INFORMATION section start

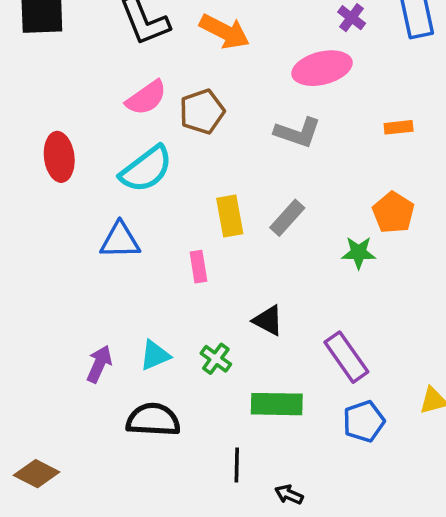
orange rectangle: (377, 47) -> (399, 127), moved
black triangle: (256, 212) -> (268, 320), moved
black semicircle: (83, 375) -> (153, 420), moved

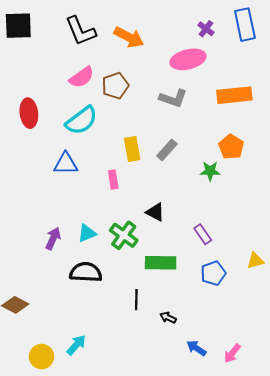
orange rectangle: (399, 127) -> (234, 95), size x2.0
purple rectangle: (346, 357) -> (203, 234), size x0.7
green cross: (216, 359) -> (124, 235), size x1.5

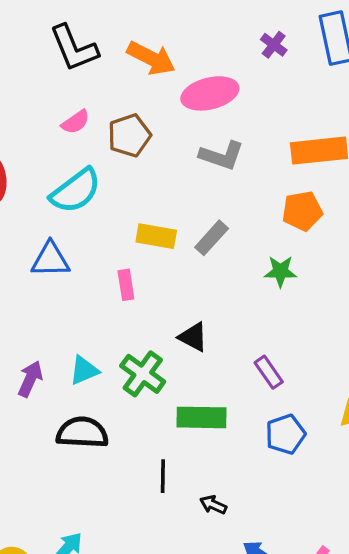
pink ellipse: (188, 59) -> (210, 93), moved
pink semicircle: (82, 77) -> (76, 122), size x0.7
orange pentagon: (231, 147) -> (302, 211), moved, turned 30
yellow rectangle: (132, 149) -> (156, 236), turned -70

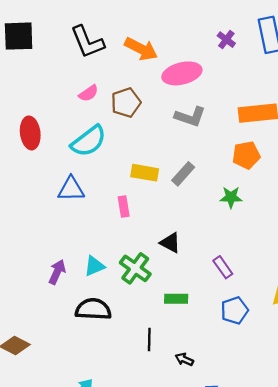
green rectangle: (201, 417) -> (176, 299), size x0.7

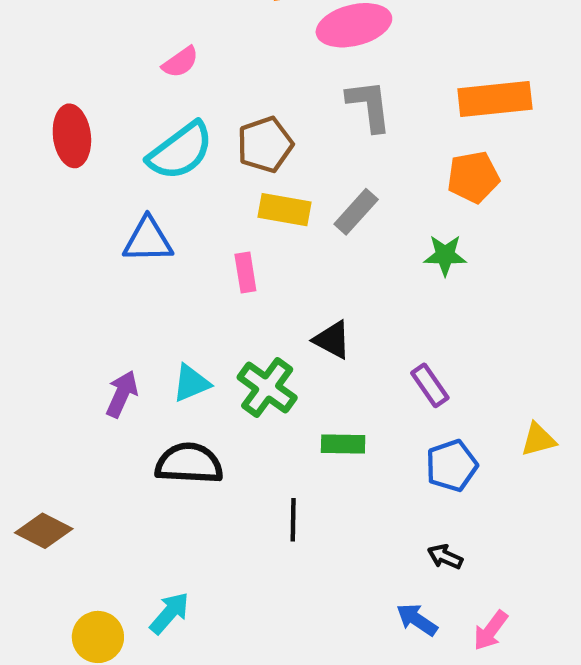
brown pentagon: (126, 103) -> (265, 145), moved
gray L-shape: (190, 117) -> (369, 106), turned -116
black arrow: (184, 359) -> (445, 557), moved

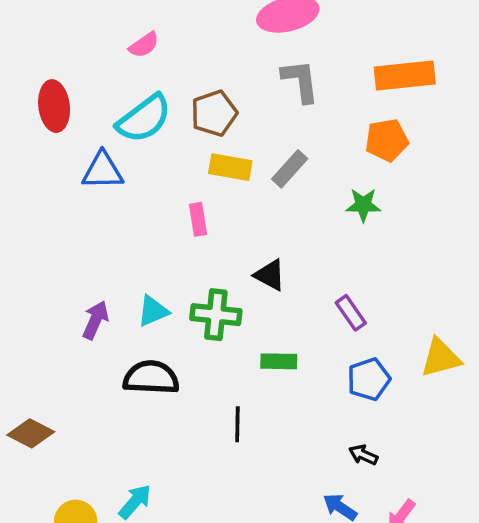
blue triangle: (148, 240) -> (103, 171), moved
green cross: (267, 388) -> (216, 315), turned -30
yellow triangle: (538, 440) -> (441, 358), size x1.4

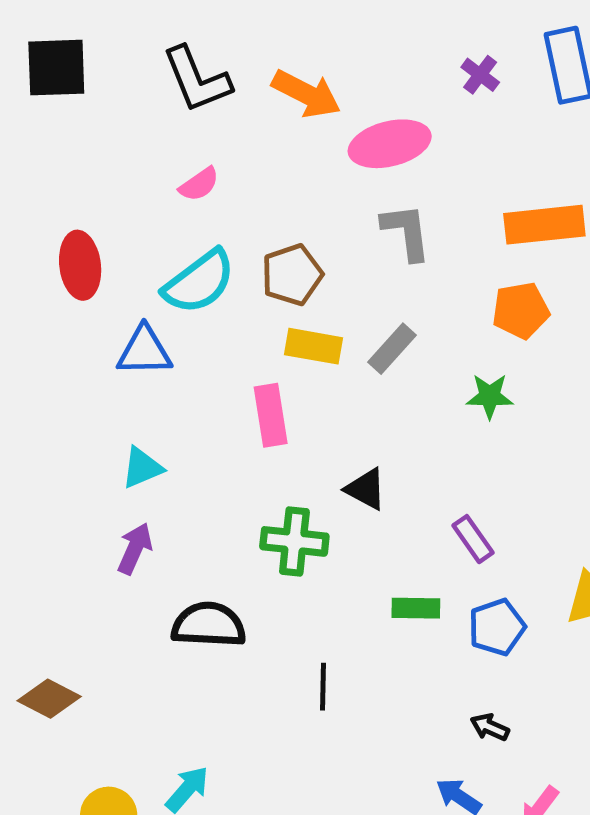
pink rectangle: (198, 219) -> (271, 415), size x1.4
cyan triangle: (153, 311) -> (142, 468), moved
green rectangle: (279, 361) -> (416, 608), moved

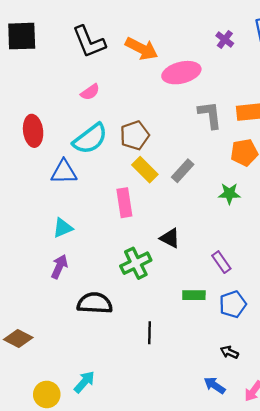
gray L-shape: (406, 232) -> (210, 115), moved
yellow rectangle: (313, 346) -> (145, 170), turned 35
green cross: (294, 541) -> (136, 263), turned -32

INFORMATION section end
INFORMATION section start

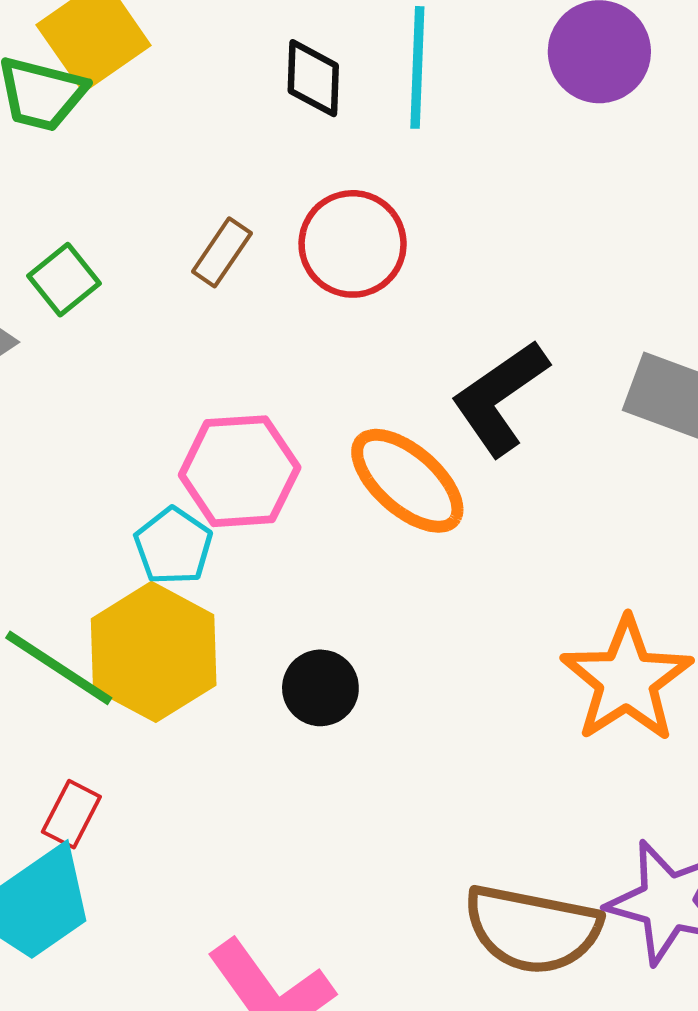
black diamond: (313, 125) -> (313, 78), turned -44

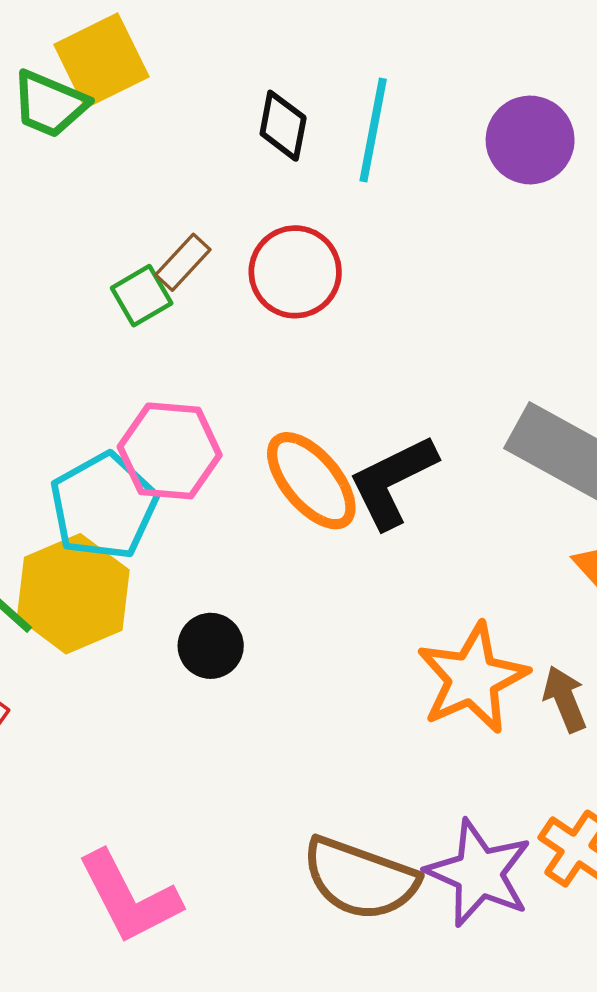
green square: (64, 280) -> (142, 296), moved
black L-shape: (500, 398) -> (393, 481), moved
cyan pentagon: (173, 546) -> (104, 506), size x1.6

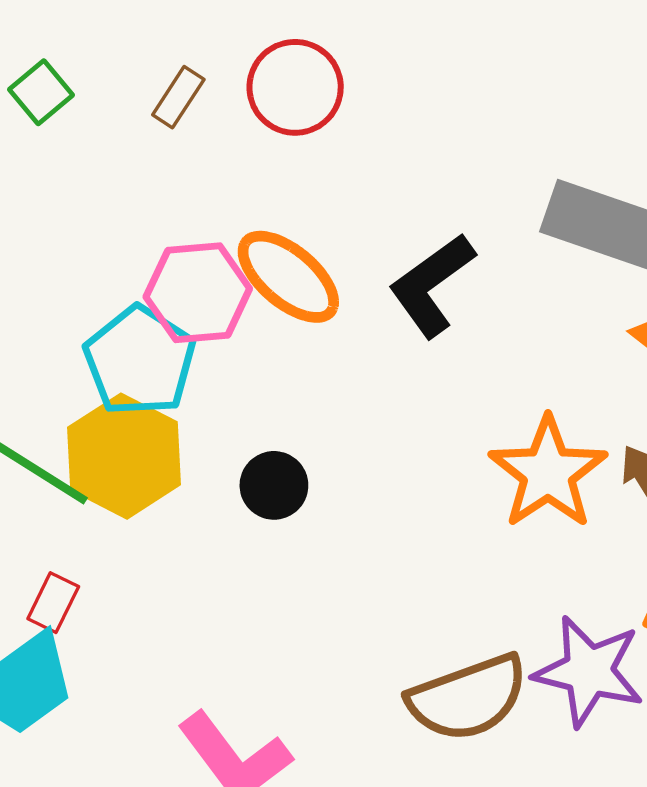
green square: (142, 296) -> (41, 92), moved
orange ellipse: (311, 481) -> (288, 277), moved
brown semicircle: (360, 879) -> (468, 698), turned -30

INFORMATION section end
INFORMATION section start

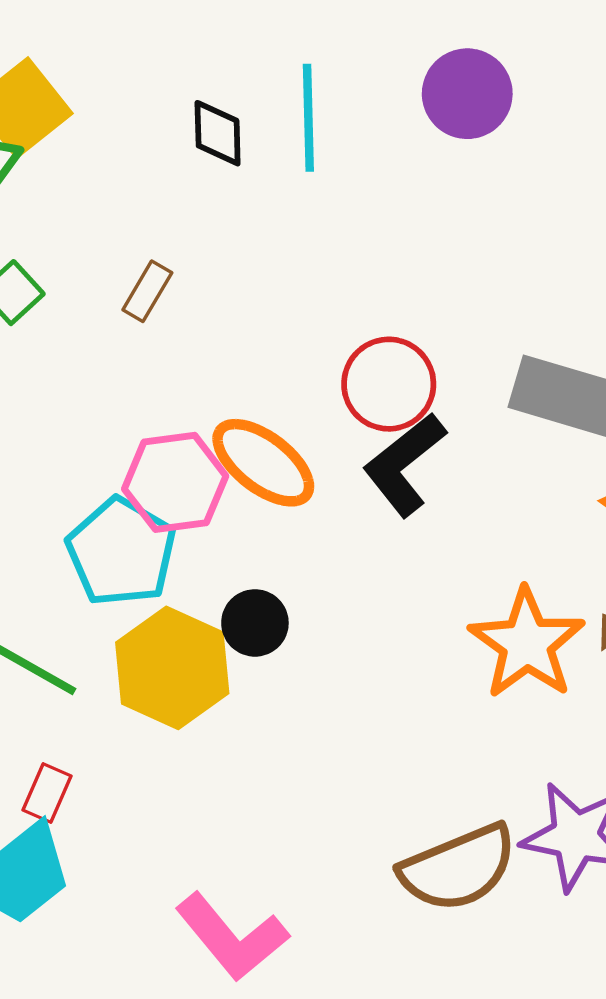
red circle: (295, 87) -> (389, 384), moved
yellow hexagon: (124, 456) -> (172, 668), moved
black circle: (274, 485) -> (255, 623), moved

INFORMATION section end

▶ _ASSIGNED TASK_
For this exercise, return exactly the lines above from the line with "orange rectangle: (377, 47)" through the line with "yellow rectangle: (132, 149)", both included. Do not copy the pictures.

▶ _YOUR SOLUTION_
orange rectangle: (377, 47) -> (399, 127), moved
black triangle: (256, 212) -> (268, 320), moved
black semicircle: (83, 375) -> (153, 420), moved

orange rectangle: (399, 127) -> (234, 95), size x2.0
purple rectangle: (346, 357) -> (203, 234), size x0.7
green cross: (216, 359) -> (124, 235), size x1.5

pink ellipse: (188, 59) -> (210, 93), moved
pink semicircle: (82, 77) -> (76, 122), size x0.7
orange pentagon: (231, 147) -> (302, 211), moved, turned 30
yellow rectangle: (132, 149) -> (156, 236), turned -70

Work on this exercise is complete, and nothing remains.